Segment Open

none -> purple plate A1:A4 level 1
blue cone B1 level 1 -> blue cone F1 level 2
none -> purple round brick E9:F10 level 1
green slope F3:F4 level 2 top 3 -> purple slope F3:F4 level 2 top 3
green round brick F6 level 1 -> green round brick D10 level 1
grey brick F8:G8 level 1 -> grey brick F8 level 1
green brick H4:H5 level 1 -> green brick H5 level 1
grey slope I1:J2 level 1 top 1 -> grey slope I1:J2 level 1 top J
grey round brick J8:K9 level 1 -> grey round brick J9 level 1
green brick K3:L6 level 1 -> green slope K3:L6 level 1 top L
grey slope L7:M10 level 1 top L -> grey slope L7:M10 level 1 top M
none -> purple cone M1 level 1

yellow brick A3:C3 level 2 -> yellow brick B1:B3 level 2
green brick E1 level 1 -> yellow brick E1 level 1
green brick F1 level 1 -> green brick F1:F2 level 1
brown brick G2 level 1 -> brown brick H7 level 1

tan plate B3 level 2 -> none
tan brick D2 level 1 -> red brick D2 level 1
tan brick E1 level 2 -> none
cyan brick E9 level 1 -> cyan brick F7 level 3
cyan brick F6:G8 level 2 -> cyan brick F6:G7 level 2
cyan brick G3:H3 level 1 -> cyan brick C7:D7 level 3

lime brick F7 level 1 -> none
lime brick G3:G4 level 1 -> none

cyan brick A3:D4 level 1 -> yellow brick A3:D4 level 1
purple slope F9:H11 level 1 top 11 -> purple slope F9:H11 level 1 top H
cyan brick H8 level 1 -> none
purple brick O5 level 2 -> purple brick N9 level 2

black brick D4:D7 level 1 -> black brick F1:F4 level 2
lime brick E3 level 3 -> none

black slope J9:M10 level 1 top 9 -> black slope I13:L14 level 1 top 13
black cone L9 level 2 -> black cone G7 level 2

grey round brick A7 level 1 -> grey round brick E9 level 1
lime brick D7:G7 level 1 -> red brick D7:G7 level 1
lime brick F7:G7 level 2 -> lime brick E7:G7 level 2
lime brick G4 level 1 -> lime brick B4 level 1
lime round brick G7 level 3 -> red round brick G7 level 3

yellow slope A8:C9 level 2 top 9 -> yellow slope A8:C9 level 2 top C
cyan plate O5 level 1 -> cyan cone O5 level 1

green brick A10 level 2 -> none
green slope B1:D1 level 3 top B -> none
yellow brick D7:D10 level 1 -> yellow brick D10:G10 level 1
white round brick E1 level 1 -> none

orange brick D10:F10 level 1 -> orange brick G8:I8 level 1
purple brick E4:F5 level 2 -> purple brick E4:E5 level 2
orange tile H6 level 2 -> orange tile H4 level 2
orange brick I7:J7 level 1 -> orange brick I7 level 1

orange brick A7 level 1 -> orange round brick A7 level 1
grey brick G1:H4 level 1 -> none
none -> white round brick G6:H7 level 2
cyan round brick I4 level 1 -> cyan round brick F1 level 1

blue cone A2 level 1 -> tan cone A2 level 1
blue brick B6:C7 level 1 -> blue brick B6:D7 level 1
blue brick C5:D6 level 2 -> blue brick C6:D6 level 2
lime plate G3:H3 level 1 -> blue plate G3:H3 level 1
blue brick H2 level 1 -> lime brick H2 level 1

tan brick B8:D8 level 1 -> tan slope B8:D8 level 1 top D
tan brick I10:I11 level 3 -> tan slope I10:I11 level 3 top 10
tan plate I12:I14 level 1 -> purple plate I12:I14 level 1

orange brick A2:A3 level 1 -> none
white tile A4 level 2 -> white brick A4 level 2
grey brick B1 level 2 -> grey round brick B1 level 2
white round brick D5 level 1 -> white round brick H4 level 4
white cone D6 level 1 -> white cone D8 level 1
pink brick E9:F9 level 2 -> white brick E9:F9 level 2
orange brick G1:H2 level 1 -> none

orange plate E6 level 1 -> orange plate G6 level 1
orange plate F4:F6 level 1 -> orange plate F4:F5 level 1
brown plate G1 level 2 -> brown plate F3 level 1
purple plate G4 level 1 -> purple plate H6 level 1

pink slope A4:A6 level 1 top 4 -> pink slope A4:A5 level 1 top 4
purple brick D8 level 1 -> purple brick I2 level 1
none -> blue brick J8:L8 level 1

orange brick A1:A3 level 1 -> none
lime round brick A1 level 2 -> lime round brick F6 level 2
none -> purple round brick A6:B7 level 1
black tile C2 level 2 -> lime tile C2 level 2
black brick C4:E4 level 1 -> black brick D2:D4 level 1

Segment Closed

# EXERCISE DETAILS
Copy every line of the listing where the word "brown" appears.

# EXERCISE OUTPUT
brown brick G2 level 1 -> brown brick H7 level 1
brown plate G1 level 2 -> brown plate F3 level 1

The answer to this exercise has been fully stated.